DIRECTIONS FOR THIS TASK: Exactly the lines from the one holding "turquoise flower pot [182,167,230,222]" through the final line of the data are wanted, copied as written.

SOURCE MATERIAL:

+--

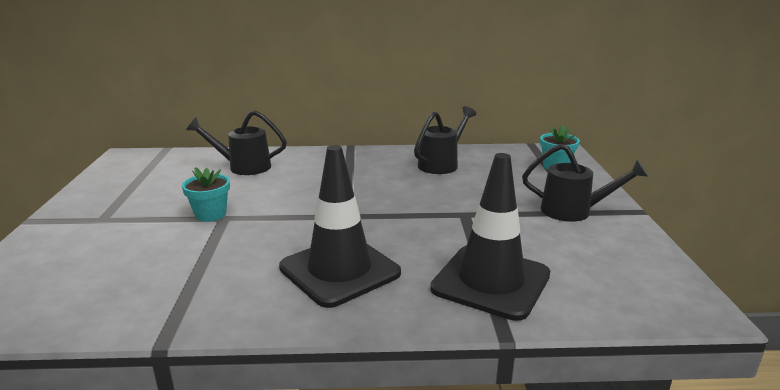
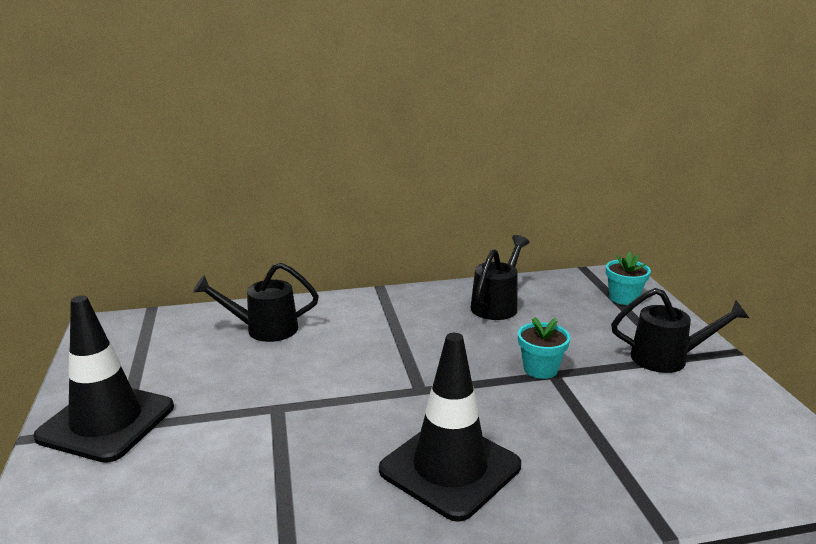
camera: 10 degrees left, 0 degrees up
turquoise flower pot [182,167,230,222] -> turquoise flower pot moved to [518,317,570,379]
black traffic cone [430,153,550,321] -> black traffic cone moved to [33,295,174,463]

+--

WRITTEN ANSWER:
turquoise flower pot [182,167,230,222] -> turquoise flower pot moved to [518,317,570,379]
black traffic cone [430,153,550,321] -> black traffic cone moved to [33,295,174,463]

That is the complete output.